TASK TO COMPLETE »
Rewrite the entries from the very first line through the line containing "106: (86, 127)", both included, putting "screen pixels" in place of "absolute pixels" and leaving the rest unchanged.

━━ RECORDS PROVIDED

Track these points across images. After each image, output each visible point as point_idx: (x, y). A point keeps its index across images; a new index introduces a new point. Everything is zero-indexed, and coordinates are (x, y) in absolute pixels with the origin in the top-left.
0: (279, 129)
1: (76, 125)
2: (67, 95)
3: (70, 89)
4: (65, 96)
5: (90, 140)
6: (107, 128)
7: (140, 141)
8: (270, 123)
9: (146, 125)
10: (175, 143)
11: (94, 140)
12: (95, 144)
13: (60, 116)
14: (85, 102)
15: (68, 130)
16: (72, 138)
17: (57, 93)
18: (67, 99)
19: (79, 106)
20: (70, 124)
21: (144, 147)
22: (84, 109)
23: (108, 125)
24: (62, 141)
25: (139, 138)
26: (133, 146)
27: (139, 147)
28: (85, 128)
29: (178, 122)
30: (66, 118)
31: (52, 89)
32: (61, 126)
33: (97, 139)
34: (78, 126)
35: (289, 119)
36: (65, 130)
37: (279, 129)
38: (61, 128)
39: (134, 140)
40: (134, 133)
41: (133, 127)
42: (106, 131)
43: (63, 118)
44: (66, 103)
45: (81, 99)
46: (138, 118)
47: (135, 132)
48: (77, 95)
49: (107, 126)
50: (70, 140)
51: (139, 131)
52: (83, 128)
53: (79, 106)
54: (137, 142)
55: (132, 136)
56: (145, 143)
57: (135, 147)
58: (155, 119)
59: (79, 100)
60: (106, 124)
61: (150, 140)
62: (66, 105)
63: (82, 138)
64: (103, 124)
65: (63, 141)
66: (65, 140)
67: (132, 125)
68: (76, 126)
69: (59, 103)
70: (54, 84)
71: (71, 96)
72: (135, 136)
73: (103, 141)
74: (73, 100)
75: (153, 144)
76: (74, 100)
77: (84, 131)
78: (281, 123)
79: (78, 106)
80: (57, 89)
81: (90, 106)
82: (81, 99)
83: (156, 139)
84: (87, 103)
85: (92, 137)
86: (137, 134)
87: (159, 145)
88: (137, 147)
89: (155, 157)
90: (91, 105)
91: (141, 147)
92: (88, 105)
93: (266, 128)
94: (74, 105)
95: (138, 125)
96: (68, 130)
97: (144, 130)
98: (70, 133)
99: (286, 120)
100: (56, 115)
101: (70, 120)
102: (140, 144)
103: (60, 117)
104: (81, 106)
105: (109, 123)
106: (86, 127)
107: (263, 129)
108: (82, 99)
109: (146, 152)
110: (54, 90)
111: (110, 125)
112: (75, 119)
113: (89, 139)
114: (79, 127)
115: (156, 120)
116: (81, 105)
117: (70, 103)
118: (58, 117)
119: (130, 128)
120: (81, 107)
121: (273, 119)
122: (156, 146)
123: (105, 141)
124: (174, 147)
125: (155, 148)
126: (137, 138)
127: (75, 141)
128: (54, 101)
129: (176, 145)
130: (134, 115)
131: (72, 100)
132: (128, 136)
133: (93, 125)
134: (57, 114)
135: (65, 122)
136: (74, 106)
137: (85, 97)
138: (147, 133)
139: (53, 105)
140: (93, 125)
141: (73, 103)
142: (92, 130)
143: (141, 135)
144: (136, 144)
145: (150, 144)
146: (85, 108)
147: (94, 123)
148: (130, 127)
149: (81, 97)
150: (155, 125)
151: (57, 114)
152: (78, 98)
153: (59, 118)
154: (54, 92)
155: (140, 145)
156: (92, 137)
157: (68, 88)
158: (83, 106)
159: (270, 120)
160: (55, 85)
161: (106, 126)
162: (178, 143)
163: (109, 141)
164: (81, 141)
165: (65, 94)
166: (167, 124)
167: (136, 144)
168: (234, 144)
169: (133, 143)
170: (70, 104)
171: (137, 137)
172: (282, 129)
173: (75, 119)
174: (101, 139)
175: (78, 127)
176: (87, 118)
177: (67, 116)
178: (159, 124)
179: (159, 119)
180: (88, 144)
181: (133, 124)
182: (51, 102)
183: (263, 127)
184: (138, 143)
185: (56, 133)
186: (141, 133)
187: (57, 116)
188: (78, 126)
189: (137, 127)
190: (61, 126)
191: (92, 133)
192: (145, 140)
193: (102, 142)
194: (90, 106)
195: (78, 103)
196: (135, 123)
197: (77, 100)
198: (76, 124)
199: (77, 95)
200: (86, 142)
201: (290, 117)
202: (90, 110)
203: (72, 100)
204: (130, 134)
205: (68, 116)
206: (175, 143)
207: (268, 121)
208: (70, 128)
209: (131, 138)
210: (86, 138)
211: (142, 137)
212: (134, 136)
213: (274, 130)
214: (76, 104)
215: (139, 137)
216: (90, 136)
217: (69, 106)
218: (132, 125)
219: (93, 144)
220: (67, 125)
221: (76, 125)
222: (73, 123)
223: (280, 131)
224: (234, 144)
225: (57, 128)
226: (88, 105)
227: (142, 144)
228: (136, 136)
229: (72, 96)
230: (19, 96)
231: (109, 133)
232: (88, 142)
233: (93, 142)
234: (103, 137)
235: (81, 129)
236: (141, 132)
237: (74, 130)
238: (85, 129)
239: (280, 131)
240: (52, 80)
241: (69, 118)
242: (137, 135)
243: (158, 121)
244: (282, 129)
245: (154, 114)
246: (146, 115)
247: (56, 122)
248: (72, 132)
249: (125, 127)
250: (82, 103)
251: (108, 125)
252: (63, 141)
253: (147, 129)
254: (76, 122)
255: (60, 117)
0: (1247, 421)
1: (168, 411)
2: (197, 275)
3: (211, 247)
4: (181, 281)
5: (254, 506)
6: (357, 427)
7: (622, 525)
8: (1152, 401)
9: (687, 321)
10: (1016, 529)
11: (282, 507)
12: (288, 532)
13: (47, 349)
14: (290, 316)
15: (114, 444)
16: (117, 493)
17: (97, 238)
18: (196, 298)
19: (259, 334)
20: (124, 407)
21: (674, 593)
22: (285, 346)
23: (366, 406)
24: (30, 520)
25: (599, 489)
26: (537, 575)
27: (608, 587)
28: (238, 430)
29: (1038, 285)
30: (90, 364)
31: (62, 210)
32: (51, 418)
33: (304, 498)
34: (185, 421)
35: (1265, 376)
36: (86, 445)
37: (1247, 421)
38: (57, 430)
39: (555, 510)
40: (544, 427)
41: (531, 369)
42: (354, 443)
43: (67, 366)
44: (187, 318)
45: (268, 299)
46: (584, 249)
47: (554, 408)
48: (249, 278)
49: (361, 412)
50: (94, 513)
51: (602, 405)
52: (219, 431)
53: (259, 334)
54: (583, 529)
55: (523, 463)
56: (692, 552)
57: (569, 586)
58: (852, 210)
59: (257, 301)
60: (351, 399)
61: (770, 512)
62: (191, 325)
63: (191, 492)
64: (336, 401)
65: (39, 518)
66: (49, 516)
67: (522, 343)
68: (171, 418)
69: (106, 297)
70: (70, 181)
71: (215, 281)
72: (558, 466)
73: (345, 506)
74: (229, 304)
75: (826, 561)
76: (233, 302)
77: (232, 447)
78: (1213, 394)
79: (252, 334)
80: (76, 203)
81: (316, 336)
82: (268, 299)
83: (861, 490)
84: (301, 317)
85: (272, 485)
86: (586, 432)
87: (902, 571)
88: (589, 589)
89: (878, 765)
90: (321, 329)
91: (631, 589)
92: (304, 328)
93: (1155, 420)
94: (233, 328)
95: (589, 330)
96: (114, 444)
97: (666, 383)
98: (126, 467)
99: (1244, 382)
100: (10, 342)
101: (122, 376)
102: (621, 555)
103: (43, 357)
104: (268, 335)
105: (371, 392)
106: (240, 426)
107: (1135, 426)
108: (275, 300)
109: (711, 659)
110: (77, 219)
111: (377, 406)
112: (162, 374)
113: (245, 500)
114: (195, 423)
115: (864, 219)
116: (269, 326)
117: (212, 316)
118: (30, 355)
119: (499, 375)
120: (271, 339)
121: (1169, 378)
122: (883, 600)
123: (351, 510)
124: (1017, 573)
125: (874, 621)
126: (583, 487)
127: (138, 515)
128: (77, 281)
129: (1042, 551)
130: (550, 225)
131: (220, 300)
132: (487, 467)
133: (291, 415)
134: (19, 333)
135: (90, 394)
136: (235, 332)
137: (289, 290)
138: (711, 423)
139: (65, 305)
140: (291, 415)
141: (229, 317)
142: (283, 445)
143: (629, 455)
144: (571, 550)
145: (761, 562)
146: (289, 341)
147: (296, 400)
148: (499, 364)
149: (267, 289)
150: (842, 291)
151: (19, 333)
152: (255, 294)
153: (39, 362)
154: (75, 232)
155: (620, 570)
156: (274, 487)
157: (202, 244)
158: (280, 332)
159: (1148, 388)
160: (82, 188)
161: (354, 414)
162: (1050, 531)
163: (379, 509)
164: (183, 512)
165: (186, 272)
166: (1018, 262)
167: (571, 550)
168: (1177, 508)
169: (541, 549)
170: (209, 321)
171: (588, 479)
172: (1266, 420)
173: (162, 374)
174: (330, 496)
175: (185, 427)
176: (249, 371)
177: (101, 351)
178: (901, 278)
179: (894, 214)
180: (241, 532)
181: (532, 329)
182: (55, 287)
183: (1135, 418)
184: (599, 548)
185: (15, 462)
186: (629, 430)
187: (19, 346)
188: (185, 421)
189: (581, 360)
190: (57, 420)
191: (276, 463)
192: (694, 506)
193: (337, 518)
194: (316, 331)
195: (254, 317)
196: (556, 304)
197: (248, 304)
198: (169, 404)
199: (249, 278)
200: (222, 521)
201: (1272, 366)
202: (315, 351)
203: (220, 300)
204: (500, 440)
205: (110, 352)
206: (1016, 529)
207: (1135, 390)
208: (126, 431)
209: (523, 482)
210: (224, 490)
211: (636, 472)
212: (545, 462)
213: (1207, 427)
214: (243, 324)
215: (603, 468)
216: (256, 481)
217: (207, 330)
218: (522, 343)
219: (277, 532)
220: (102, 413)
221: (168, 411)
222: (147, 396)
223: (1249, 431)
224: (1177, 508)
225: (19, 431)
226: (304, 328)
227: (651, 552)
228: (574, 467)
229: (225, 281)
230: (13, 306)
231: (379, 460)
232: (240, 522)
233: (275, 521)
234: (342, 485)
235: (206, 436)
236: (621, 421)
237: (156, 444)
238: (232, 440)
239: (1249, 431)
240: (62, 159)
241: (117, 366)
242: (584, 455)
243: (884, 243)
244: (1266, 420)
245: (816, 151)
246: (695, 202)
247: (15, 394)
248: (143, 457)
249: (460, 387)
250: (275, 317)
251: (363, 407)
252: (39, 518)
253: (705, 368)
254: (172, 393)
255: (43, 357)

━━━━

WRITTEN REPLY »
Track these points across images. After each image, output each visible point as point_idx: (x, y). A point keeps its index across images; a new index introduces a new point. Everything is zero-indexed, and coordinates are (x, y) in screen pixels with the origin in the top-left.
0: (279, 129)
1: (76, 125)
2: (67, 95)
3: (70, 89)
4: (65, 96)
5: (90, 140)
6: (107, 128)
7: (140, 141)
8: (270, 123)
9: (146, 125)
10: (175, 143)
11: (94, 140)
12: (95, 144)
13: (60, 116)
14: (85, 102)
15: (68, 130)
16: (72, 138)
17: (57, 93)
18: (67, 99)
19: (79, 106)
20: (70, 124)
21: (144, 147)
22: (84, 109)
23: (108, 125)
24: (62, 141)
25: (139, 138)
26: (133, 146)
27: (139, 147)
28: (85, 128)
29: (178, 122)
30: (66, 118)
31: (52, 89)
32: (61, 126)
33: (97, 139)
34: (78, 126)
35: (289, 119)
36: (65, 130)
37: (279, 129)
38: (61, 128)
39: (134, 140)
40: (134, 133)
41: (133, 127)
42: (106, 131)
43: (63, 118)
44: (66, 103)
45: (81, 99)
46: (138, 118)
47: (135, 132)
48: (77, 95)
49: (107, 126)
50: (70, 140)
51: (139, 131)
52: (83, 128)
53: (79, 106)
54: (137, 142)
55: (132, 136)
56: (145, 143)
57: (135, 147)
58: (155, 119)
59: (79, 100)
60: (106, 124)
61: (150, 140)
62: (66, 105)
63: (82, 138)
64: (103, 124)
65: (63, 141)
66: (65, 140)
67: (132, 125)
68: (76, 126)
69: (59, 103)
70: (54, 84)
71: (71, 96)
72: (135, 136)
73: (103, 141)
74: (73, 100)
75: (153, 144)
76: (74, 100)
77: (84, 131)
78: (281, 123)
79: (78, 106)
80: (57, 89)
81: (90, 106)
82: (81, 99)
83: (156, 139)
84: (87, 103)
85: (92, 137)
86: (137, 134)
87: (159, 145)
88: (137, 147)
89: (155, 157)
90: (91, 105)
91: (141, 147)
92: (88, 105)
93: (266, 128)
94: (74, 105)
95: (138, 125)
96: (68, 130)
97: (144, 130)
98: (70, 133)
99: (286, 120)
100: (56, 115)
101: (70, 120)
102: (140, 144)
103: (60, 117)
104: (81, 106)
105: (109, 123)
106: (86, 127)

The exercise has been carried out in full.